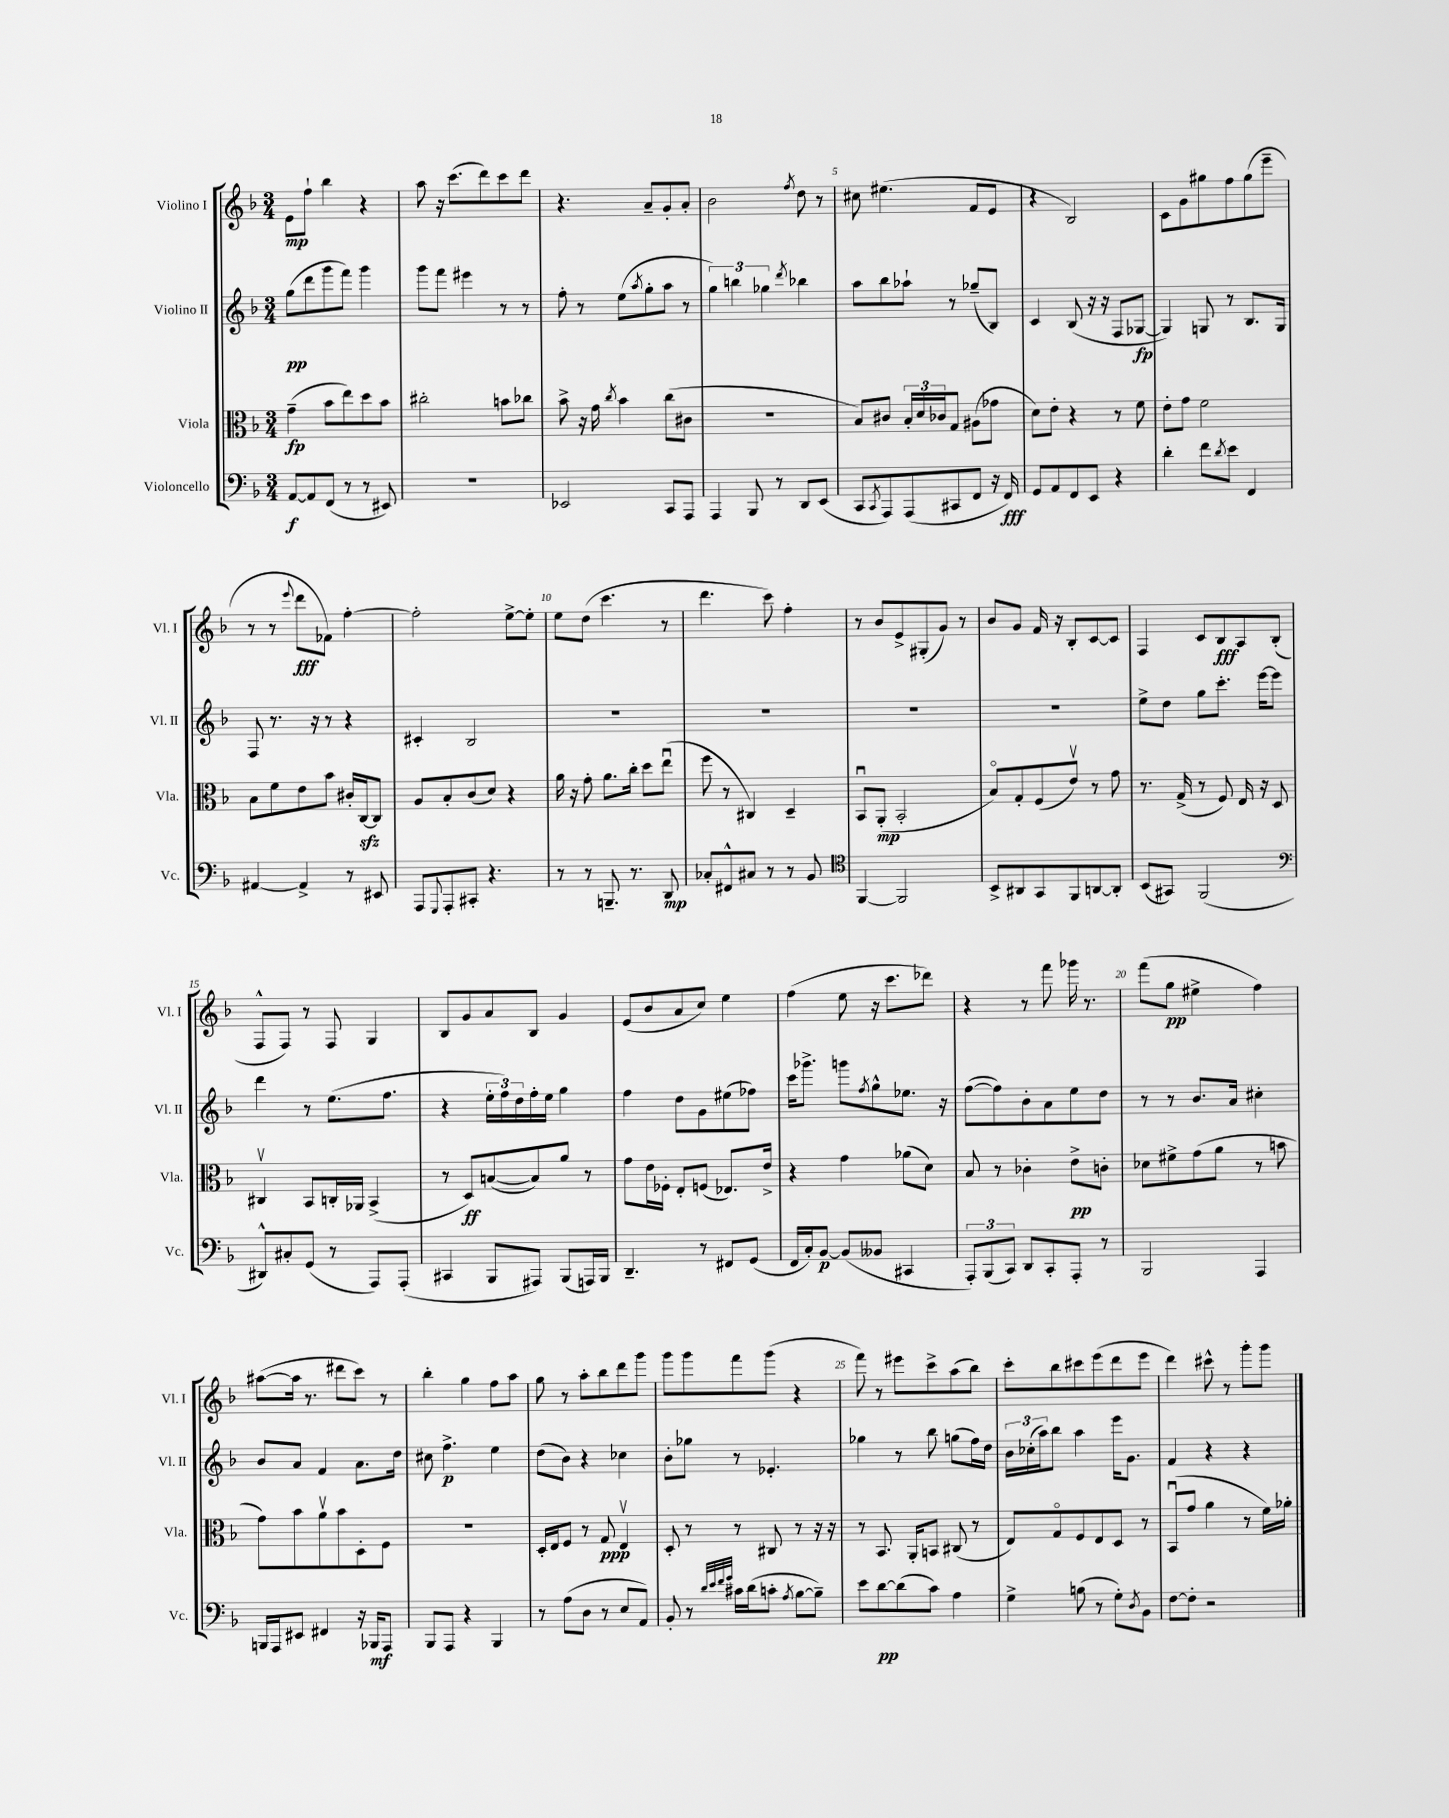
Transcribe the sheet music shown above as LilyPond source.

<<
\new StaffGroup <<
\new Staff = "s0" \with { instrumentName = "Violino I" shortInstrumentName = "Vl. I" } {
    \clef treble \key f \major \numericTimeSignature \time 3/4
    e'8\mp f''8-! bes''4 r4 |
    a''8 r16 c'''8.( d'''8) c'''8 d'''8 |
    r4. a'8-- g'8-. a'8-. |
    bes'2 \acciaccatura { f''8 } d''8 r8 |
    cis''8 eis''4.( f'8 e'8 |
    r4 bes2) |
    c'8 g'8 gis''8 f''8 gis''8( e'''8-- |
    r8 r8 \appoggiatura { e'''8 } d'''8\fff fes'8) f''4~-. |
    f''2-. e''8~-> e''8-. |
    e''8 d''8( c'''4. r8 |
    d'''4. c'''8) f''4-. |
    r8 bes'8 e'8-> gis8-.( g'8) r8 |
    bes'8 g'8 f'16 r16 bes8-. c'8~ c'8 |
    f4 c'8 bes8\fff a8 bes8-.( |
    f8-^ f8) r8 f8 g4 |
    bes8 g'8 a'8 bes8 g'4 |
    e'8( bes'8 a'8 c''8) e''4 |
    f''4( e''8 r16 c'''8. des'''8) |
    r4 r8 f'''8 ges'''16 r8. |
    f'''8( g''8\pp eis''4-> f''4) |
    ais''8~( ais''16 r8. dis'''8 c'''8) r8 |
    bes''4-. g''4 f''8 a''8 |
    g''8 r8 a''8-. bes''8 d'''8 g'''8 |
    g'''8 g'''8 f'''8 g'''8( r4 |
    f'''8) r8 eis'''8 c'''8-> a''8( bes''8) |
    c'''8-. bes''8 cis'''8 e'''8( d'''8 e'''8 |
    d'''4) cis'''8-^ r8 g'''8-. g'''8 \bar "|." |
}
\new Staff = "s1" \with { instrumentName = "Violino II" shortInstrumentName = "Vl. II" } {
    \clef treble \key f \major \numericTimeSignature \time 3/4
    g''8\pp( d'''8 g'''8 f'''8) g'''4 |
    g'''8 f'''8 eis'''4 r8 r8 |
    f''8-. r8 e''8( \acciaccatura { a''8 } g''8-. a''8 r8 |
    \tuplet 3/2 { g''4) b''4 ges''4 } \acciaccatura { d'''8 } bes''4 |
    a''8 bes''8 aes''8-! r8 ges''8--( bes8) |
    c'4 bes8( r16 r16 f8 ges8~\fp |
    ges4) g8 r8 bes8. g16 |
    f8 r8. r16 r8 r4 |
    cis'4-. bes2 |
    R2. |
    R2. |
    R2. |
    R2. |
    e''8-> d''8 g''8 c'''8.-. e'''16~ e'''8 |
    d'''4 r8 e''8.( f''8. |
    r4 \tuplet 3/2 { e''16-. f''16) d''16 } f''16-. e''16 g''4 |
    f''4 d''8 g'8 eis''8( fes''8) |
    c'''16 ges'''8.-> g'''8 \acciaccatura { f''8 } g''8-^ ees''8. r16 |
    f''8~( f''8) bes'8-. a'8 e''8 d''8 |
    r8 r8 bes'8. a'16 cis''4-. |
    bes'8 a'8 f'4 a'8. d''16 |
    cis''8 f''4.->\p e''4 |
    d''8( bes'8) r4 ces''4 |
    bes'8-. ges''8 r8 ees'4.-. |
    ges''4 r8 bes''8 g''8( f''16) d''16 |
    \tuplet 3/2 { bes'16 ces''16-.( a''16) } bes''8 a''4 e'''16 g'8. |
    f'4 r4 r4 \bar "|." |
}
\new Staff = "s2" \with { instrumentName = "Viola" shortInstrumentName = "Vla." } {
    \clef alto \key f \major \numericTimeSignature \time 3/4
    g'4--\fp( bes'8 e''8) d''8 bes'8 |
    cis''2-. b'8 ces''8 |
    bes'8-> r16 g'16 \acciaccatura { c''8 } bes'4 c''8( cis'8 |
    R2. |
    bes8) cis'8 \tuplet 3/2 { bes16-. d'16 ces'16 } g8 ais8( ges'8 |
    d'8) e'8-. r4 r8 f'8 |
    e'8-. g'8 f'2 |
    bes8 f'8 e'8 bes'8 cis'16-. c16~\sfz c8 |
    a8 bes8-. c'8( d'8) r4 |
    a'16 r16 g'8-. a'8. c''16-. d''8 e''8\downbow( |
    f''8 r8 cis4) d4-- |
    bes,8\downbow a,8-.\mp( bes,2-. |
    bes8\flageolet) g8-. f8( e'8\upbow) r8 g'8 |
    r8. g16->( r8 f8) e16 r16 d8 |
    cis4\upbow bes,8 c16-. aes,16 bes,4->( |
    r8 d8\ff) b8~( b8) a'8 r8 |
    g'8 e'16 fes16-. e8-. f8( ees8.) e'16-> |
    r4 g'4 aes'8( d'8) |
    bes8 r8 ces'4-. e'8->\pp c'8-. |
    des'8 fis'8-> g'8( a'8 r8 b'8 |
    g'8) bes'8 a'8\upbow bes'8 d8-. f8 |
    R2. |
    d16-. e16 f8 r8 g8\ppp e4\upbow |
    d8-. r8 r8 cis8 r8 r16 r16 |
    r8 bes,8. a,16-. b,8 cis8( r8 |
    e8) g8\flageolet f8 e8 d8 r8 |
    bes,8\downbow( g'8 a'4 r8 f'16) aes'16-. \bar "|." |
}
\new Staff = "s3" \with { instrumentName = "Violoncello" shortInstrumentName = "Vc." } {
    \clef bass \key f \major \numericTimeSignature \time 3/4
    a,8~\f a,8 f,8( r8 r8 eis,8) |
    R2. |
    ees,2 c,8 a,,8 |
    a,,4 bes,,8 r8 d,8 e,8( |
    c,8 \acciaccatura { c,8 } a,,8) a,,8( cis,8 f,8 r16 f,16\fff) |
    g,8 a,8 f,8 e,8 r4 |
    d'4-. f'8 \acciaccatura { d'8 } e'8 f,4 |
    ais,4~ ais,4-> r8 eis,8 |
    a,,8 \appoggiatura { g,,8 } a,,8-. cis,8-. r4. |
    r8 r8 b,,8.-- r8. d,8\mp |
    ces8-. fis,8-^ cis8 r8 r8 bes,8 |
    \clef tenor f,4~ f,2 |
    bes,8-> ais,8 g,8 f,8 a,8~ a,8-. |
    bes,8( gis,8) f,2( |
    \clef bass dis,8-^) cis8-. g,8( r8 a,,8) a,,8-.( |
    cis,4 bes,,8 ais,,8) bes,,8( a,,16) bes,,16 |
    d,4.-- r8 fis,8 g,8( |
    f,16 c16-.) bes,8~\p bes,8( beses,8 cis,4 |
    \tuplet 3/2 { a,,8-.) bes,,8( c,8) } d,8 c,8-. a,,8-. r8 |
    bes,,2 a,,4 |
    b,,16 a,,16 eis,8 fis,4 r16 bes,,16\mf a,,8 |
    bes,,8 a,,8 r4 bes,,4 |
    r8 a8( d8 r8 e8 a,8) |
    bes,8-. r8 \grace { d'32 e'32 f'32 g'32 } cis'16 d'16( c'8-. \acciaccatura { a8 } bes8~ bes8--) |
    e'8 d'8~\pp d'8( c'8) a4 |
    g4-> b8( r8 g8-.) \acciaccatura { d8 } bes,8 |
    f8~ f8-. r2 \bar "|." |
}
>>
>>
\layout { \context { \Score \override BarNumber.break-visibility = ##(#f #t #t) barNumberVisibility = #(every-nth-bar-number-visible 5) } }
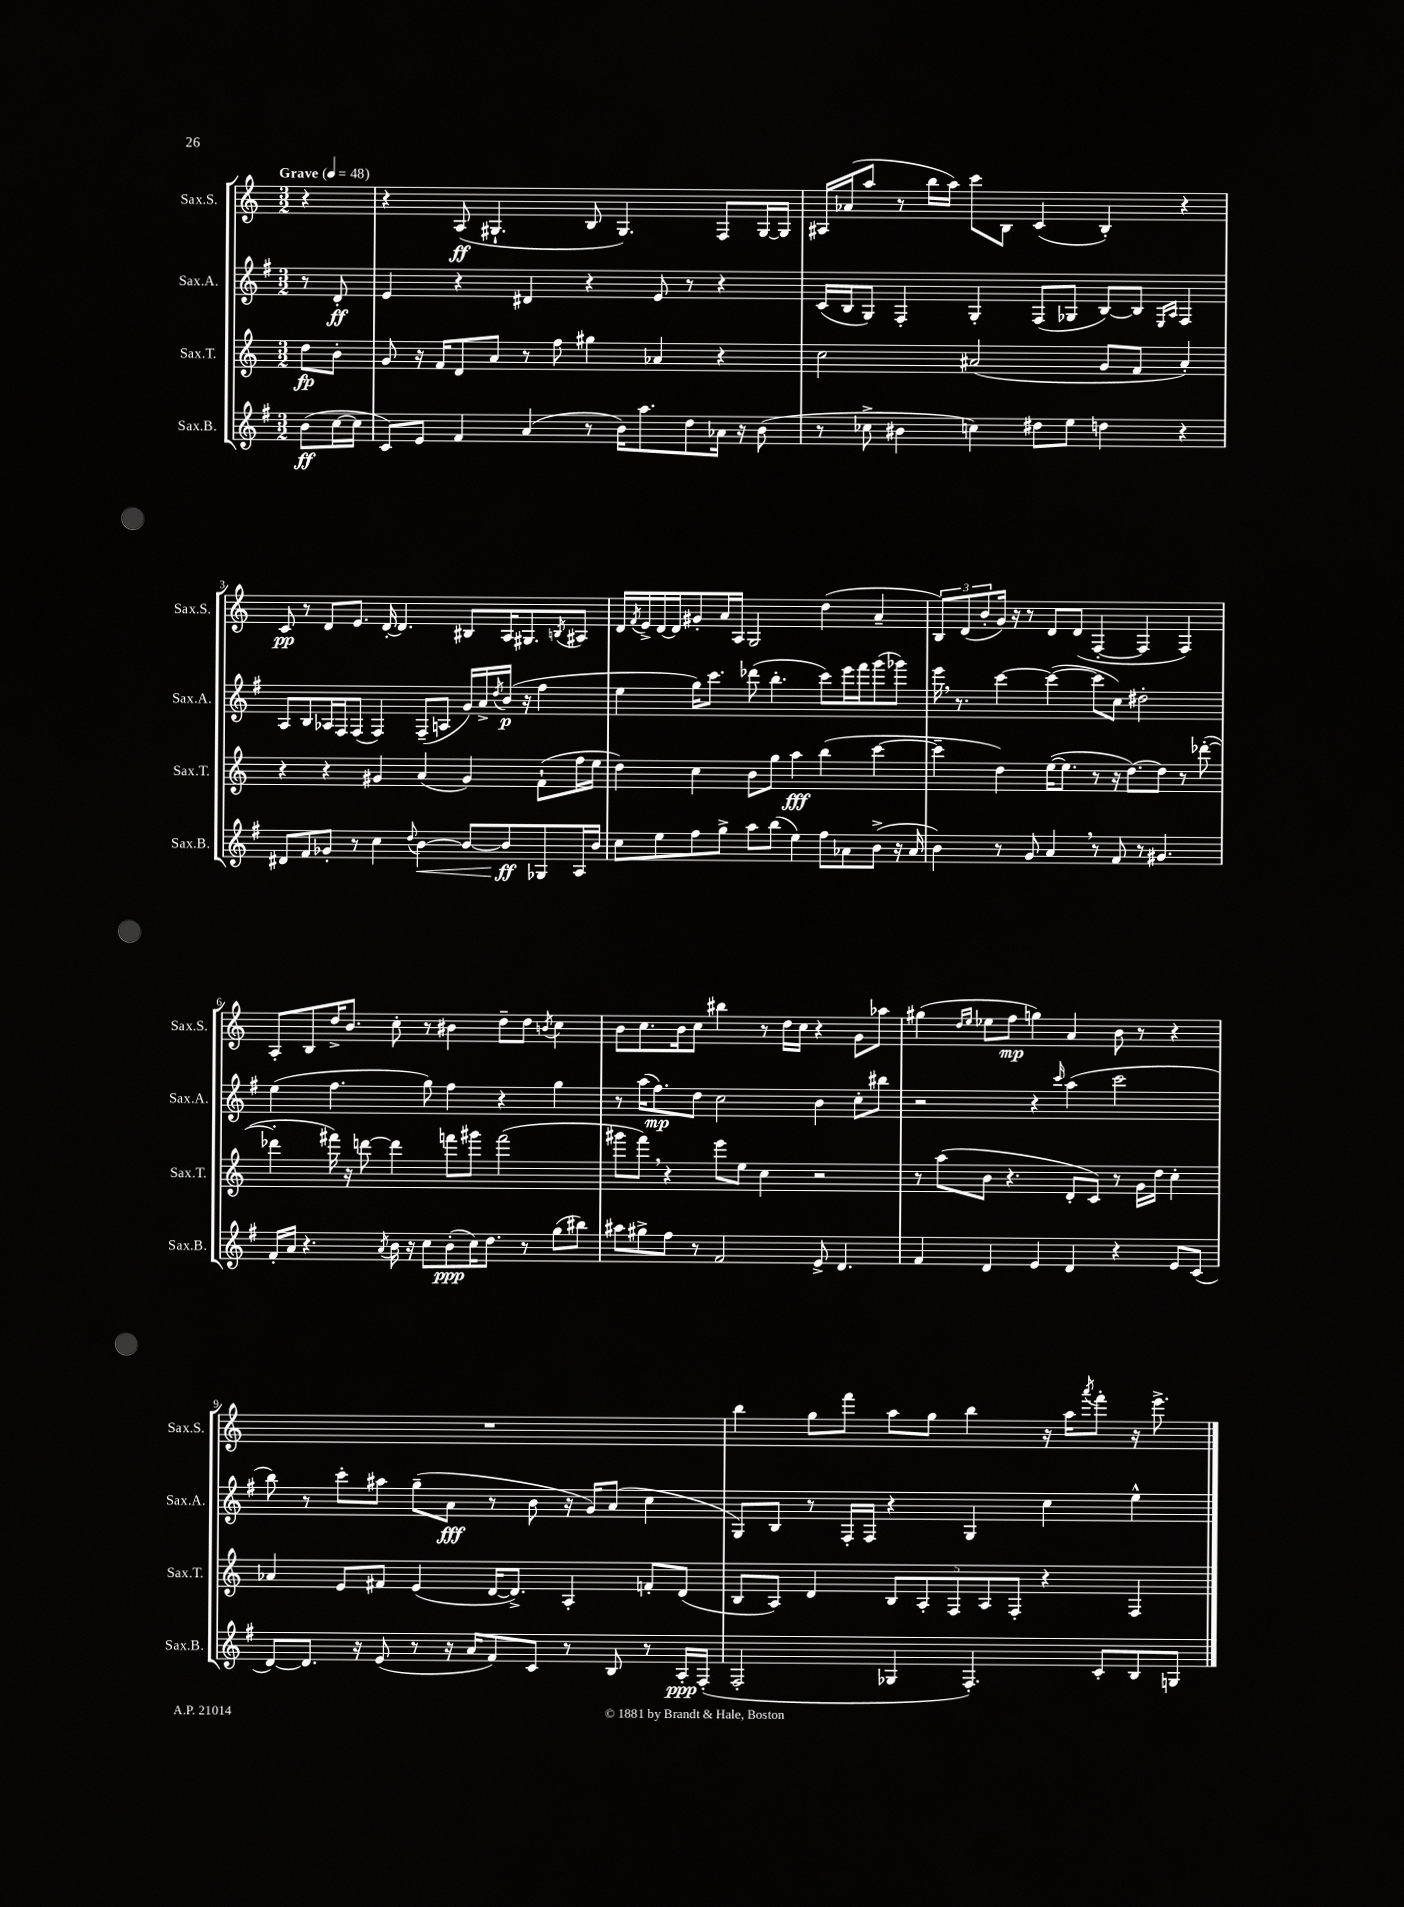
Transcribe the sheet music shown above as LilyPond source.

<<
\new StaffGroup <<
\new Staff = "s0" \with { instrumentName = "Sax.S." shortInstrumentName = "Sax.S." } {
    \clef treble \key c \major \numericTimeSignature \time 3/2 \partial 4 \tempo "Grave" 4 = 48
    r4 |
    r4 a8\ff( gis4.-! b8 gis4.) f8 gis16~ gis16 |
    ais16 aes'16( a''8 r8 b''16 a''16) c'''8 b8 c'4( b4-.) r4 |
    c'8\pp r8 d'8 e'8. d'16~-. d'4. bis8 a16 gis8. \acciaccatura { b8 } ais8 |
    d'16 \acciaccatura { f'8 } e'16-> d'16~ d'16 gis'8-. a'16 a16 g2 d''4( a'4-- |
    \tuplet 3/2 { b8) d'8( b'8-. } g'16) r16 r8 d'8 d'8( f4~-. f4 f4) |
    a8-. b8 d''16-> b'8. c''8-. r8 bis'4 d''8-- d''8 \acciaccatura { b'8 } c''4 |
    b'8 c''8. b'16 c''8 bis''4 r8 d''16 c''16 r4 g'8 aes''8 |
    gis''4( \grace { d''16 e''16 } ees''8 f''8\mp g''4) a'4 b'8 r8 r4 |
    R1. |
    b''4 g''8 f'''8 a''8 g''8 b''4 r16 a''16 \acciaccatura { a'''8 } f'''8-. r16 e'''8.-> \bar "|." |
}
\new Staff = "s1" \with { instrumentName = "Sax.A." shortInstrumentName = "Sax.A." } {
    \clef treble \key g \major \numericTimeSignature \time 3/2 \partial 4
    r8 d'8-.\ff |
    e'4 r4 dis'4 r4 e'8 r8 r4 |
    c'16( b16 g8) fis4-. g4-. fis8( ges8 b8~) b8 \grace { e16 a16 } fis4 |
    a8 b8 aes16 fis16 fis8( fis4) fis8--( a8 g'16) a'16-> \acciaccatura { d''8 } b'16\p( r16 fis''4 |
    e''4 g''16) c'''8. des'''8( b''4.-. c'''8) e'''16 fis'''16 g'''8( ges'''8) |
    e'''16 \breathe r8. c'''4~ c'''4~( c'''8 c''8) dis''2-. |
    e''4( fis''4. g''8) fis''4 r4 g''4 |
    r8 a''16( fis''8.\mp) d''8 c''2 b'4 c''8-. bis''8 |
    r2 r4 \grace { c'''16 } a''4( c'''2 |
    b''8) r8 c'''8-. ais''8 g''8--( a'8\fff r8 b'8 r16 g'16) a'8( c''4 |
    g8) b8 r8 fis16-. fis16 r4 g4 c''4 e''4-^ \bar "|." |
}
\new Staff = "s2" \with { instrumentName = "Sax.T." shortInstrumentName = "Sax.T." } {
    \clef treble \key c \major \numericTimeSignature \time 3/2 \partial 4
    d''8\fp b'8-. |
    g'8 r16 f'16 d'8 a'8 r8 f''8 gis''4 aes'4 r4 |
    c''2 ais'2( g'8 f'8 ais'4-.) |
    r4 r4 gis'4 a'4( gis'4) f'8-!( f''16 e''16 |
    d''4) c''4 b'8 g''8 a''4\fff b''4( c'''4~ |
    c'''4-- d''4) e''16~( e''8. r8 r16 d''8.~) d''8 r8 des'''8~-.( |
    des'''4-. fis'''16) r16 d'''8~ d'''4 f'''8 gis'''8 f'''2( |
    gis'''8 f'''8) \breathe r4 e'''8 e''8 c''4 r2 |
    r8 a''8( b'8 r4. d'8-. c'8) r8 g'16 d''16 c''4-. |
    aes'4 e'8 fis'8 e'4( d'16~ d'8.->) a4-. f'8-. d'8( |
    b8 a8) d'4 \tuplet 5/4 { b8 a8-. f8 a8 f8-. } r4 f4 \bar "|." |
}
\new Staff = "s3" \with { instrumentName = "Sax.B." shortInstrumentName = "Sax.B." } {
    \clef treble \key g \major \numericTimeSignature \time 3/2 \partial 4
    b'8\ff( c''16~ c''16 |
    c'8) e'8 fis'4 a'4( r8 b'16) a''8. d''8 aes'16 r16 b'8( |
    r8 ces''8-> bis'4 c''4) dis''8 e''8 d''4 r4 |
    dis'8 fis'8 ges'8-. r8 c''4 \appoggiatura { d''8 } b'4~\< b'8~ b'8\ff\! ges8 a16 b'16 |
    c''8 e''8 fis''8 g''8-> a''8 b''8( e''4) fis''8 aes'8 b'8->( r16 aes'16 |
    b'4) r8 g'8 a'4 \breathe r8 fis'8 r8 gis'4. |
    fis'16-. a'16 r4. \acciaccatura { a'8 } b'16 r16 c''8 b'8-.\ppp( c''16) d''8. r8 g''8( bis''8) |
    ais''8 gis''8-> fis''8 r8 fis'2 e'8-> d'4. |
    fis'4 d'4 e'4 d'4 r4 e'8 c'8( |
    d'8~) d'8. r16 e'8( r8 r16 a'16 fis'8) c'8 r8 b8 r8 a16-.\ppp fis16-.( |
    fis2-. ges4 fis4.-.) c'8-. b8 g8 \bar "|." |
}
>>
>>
--------------------------------------------------
→ REQUEST
Report each line of the material above that contains the string "grace" and copy every such line in full.

→ WRITTEN SOLUTION
    bes,8-. r8 \grace { d'32 e'32 f'32 g'32 } cis'16 d'16( c'8-. \acciaccatura { a8 } bes8~ bes8--) |
    gis''4( \grace { d''16 e''16 } ees''8 f''8\mp g''4) a'4 b'8 r8 r4 |
    c'16( b16 g8) fis4-. g4-. fis8( ges8 b8~) b8 \grace { e16 a16 } fis4 |
    r2 r4 \grace { c'''16 } a''4( c'''2 |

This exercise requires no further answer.